### Input for this task
════════

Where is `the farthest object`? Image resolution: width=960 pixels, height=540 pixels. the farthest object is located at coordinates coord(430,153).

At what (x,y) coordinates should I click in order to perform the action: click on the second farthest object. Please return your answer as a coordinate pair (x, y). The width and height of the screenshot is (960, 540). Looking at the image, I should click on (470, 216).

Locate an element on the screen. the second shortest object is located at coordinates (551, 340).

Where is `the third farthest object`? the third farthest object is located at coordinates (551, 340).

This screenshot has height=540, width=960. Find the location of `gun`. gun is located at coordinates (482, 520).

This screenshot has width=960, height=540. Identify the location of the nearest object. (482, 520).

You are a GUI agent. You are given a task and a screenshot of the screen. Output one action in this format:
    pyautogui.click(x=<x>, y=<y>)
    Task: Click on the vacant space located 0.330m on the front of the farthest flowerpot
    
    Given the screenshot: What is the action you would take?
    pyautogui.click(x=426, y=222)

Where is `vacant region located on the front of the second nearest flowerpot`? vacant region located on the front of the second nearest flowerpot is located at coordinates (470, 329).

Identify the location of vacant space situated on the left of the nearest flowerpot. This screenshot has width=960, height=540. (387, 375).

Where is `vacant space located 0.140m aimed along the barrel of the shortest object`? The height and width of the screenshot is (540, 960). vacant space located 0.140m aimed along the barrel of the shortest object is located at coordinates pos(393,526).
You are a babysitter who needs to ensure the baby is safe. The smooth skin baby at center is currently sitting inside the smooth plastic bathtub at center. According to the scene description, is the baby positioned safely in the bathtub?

════════

Reproduce word for word the stretch of entries from the first line through the line containing "This screenshot has width=960, height=540. Identify", both included.

### Task response
Where is `the farthest object`? Image resolution: width=960 pixels, height=540 pixels. the farthest object is located at coordinates coord(430,153).

At what (x,y) coordinates should I click in order to perform the action: click on the second farthest object. Please return your answer as a coordinate pair (x, y). The width and height of the screenshot is (960, 540). Looking at the image, I should click on (470, 216).

Locate an element on the screen. the second shortest object is located at coordinates (551, 340).

Where is `the third farthest object`? the third farthest object is located at coordinates (551, 340).

This screenshot has height=540, width=960. Find the location of `gun`. gun is located at coordinates (482, 520).

This screenshot has width=960, height=540. Identify the location of the nearest object. (482, 520).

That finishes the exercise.